(GIVEN INFORMATION begins)

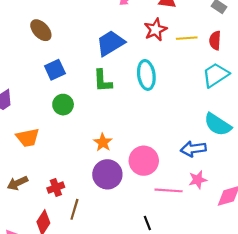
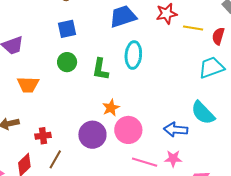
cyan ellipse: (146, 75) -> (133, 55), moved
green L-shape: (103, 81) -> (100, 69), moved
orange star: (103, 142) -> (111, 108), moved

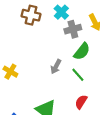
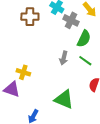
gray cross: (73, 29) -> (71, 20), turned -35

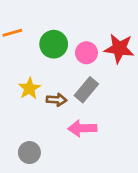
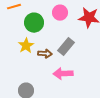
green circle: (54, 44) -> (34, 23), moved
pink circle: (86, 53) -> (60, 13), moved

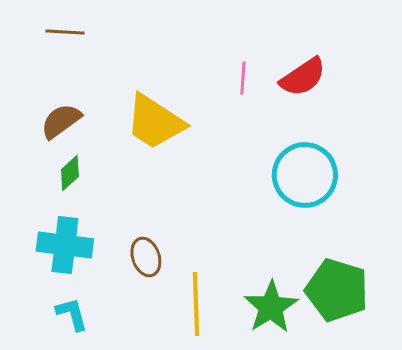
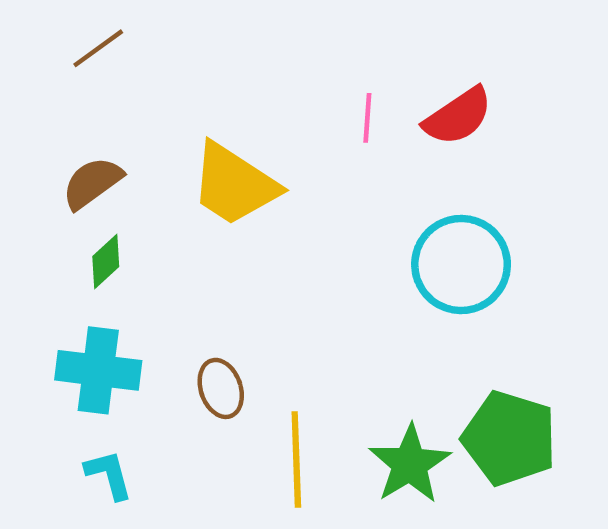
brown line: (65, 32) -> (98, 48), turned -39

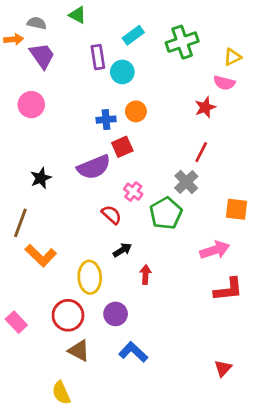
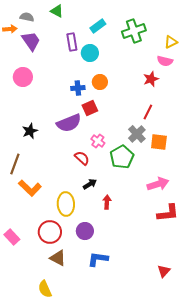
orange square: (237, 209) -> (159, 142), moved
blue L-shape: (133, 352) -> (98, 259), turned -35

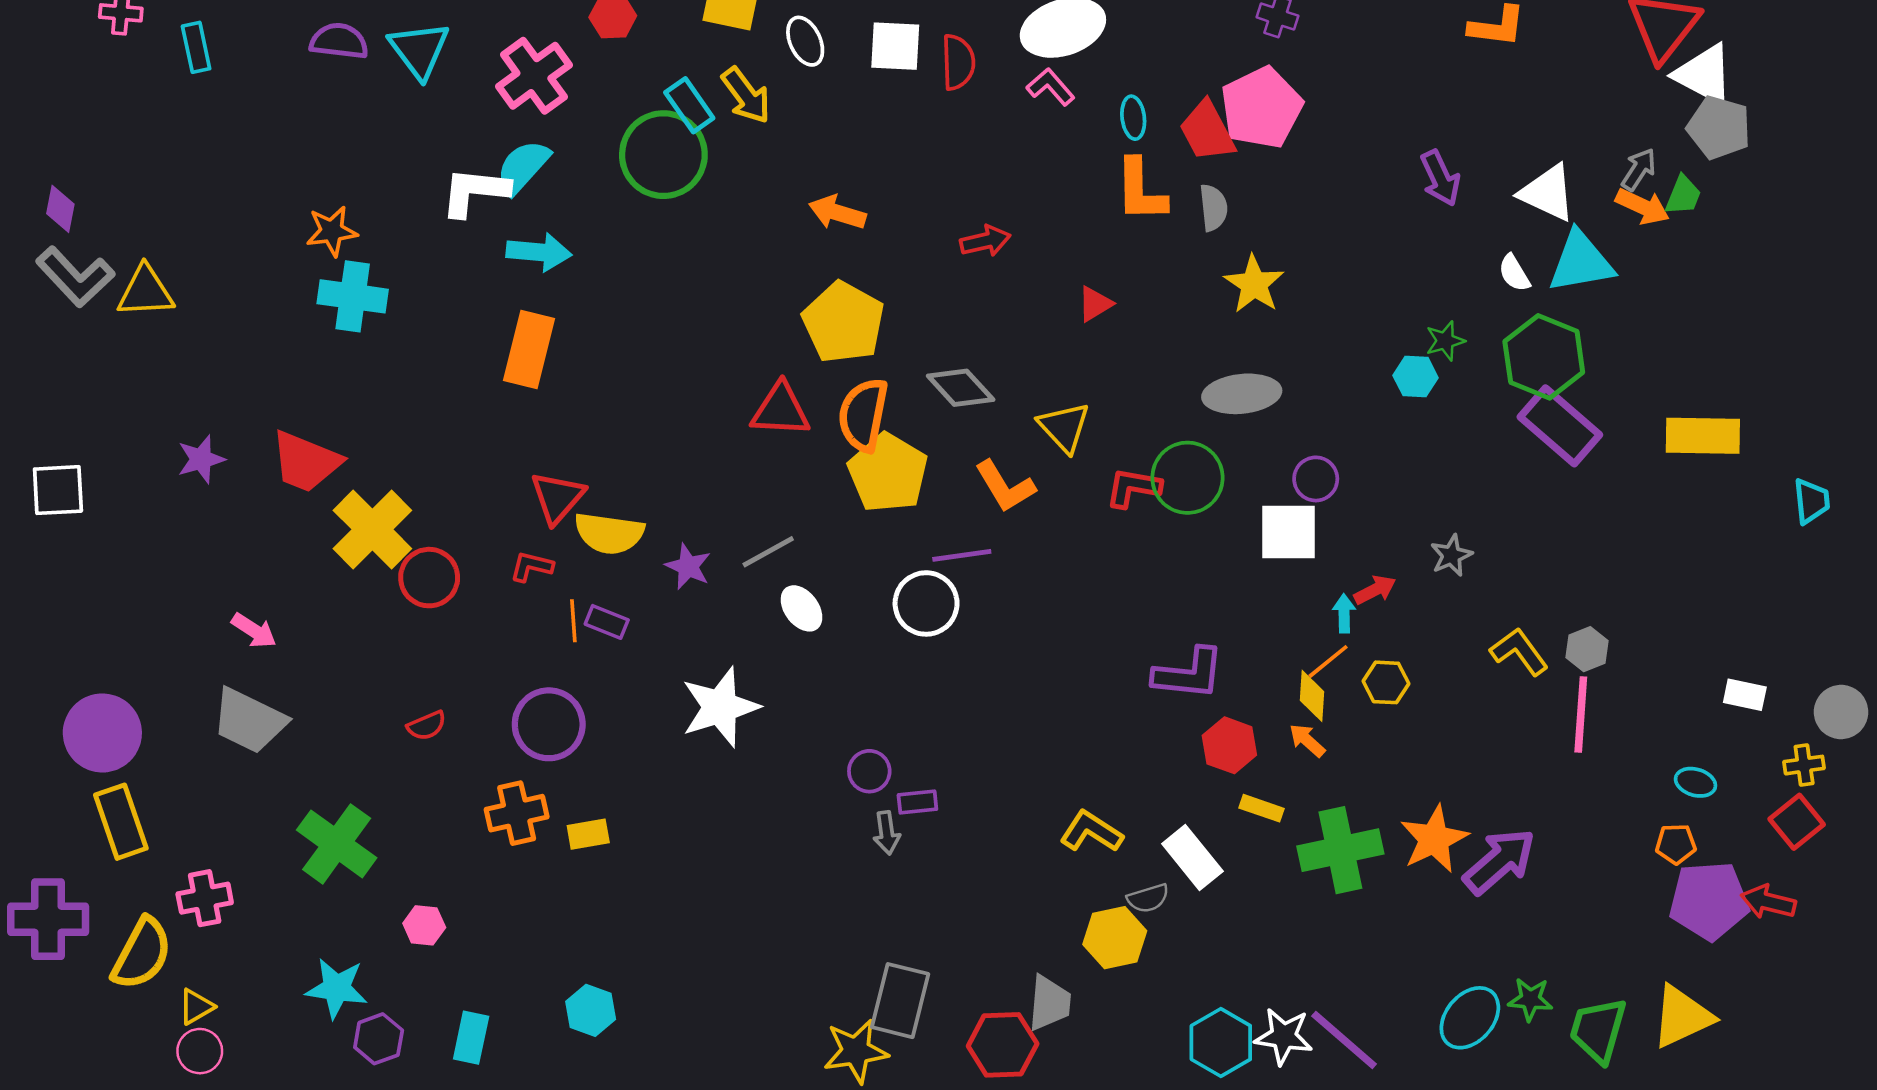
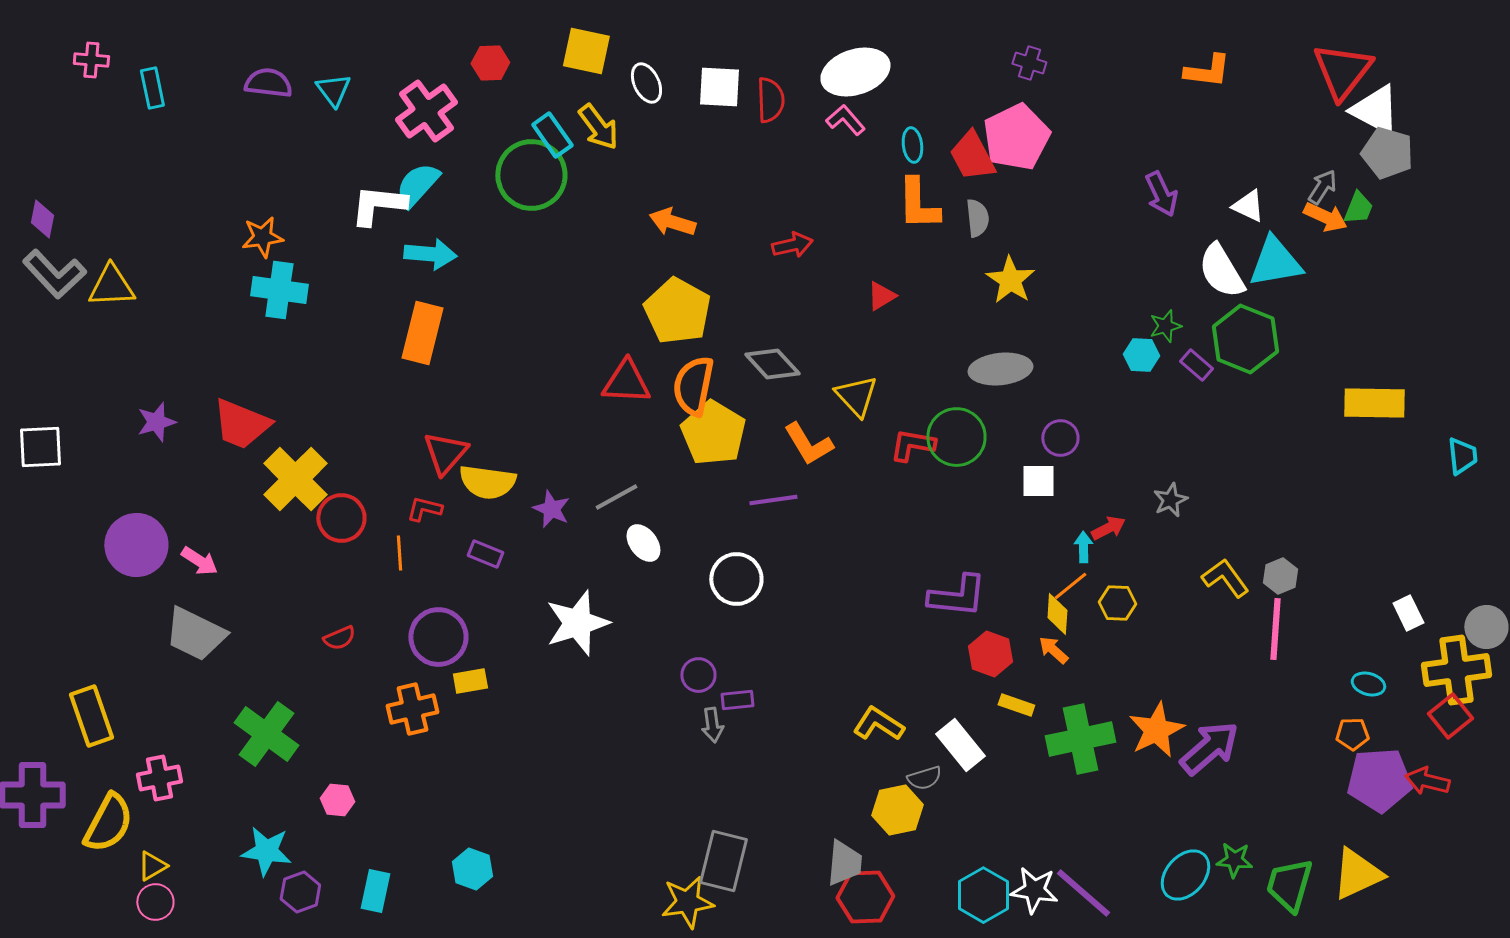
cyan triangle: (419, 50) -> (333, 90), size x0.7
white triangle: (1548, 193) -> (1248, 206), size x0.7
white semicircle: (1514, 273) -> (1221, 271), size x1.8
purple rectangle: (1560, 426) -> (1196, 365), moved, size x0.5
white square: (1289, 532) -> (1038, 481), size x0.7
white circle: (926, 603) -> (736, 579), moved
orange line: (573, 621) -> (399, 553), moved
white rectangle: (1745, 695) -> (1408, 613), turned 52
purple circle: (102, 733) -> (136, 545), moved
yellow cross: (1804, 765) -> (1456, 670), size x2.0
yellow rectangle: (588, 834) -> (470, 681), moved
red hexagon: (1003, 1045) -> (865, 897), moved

(GIVEN INFORMATION ends)

The answer should be only the number of lines in the data that contain the string "green".

2